Exercise: Would you please transcribe the data in full and exactly, excluding images?

Data shown:
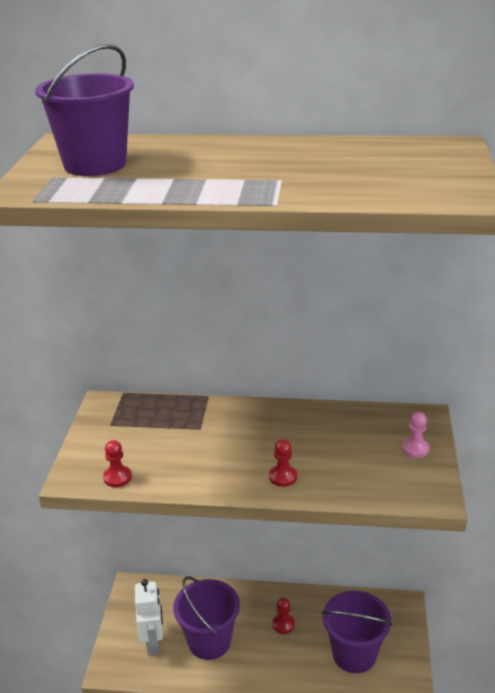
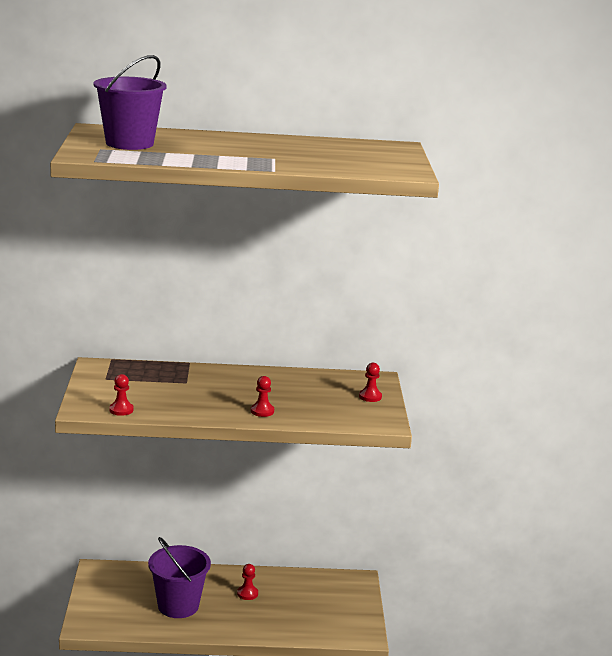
camera: 10 degrees left, 10 degrees down
(153, 643) = (124, 608): white robot -> none
(354, 654) = (314, 612): purple bucket -> none
(415, 448) = (370, 396): pink pawn -> red pawn

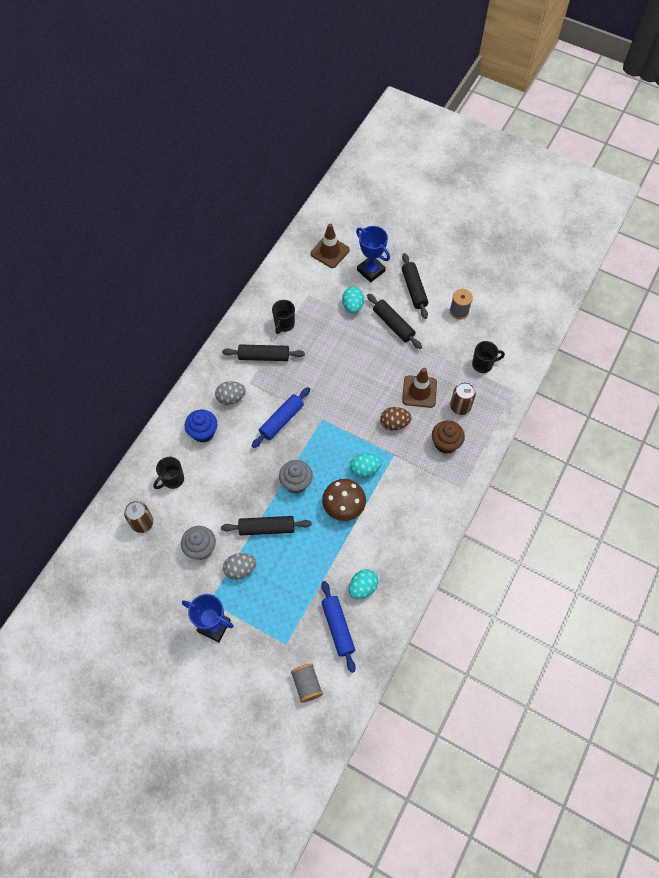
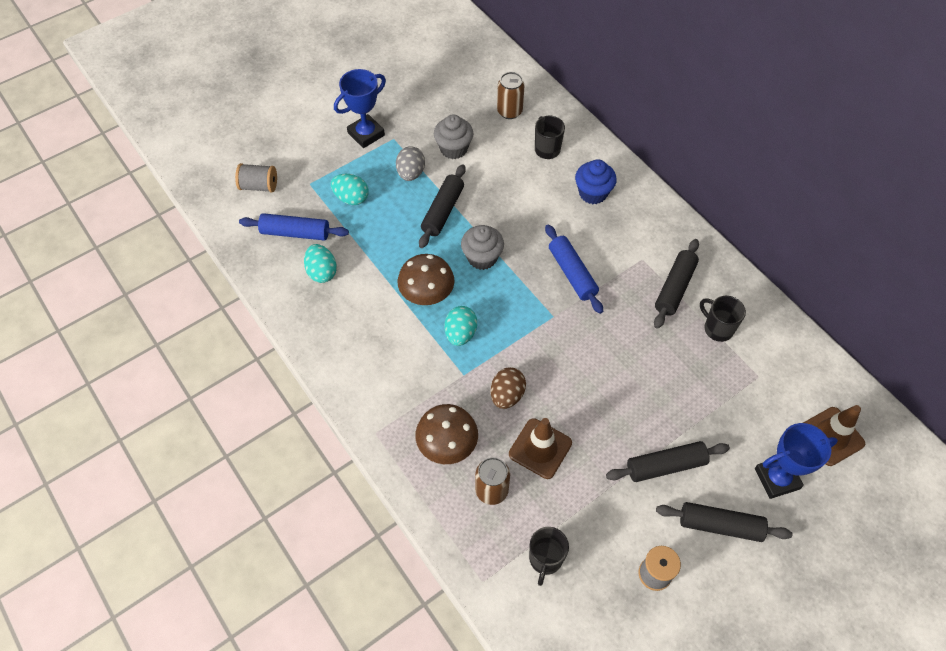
camera: 115 degrees right, 5 degrees down
(231, 398) = (627, 234): grey egg -> none
(352, 306) = (718, 425): turquoise egg -> turquoise egg (351, 198)
(445, 443) = (447, 444): brown cupcake -> brown mushroom

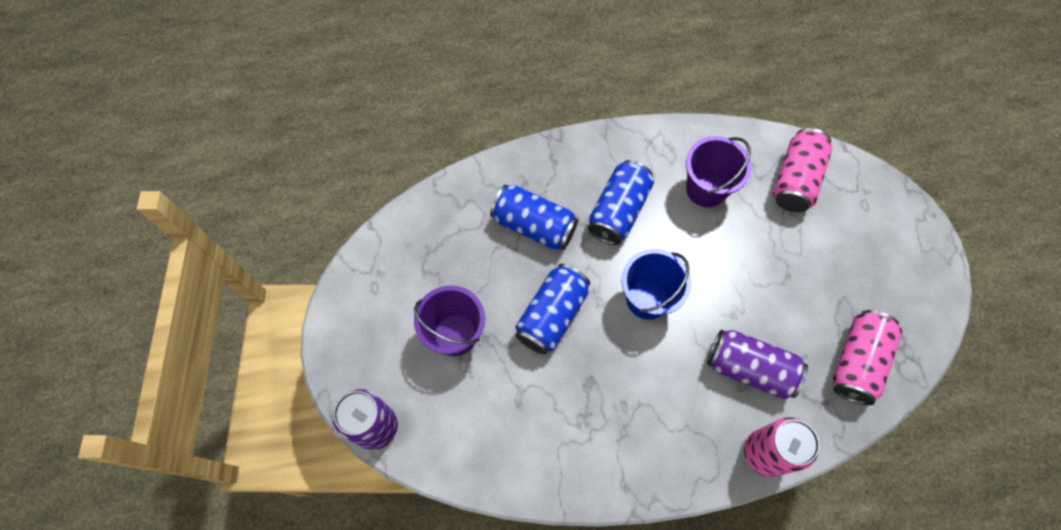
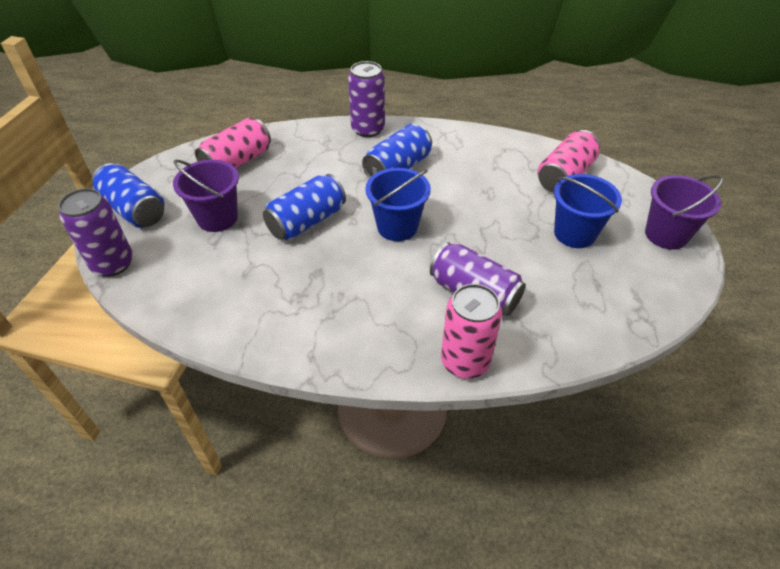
camera: 15 degrees right, 20 degrees down
(534, 225) = (322, 165): blue can -> blue can (134, 210)
(563, 154) = (368, 129): none -> purple can
(706, 189) = (481, 168): purple bucket -> purple bucket (666, 235)
(824, 263) = (574, 233): none -> blue bucket
(856, 361) = (586, 310): pink can -> pink can (237, 162)

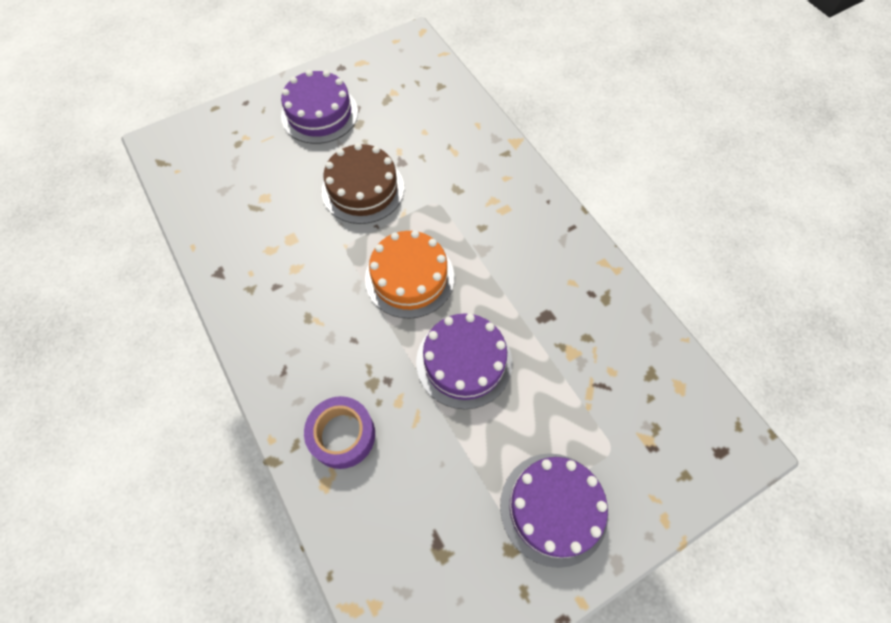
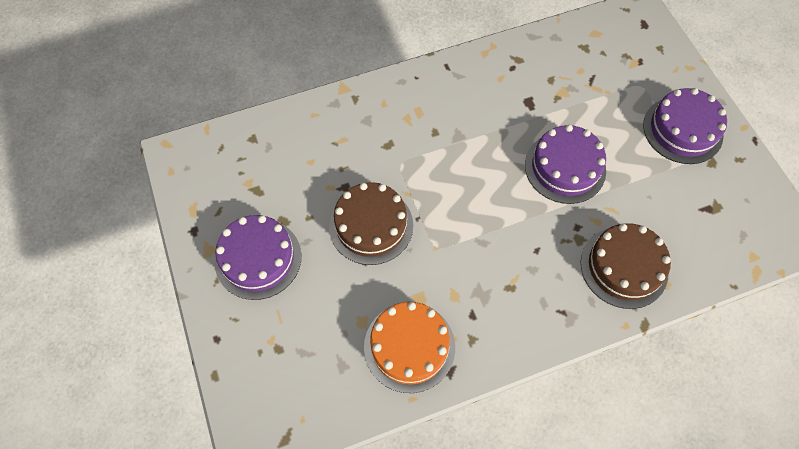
camera: 80 degrees left, 0 degrees up
(342, 435) = (624, 267): purple tape -> brown cake
(409, 277) = (479, 197): orange cake -> orange cake (409, 346)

Response box:
camera: 10 degrees left, 10 degrees down
(153, 643) = (124, 608): white robot -> none
(354, 654) = (314, 612): purple bucket -> none
(415, 448) = (370, 396): pink pawn -> red pawn

camera: 115 degrees right, 5 degrees down
(231, 398) = (627, 234): grey egg -> none
(352, 306) = (718, 425): turquoise egg -> turquoise egg (351, 198)
(445, 443) = (447, 444): brown cupcake -> brown mushroom

camera: 15 degrees right, 20 degrees down
(534, 225) = (322, 165): blue can -> blue can (134, 210)
(563, 154) = (368, 129): none -> purple can
(706, 189) = (481, 168): purple bucket -> purple bucket (666, 235)
(824, 263) = (574, 233): none -> blue bucket
(856, 361) = (586, 310): pink can -> pink can (237, 162)

camera: 80 degrees left, 0 degrees up
(342, 435) = (624, 267): purple tape -> brown cake
(409, 277) = (479, 197): orange cake -> orange cake (409, 346)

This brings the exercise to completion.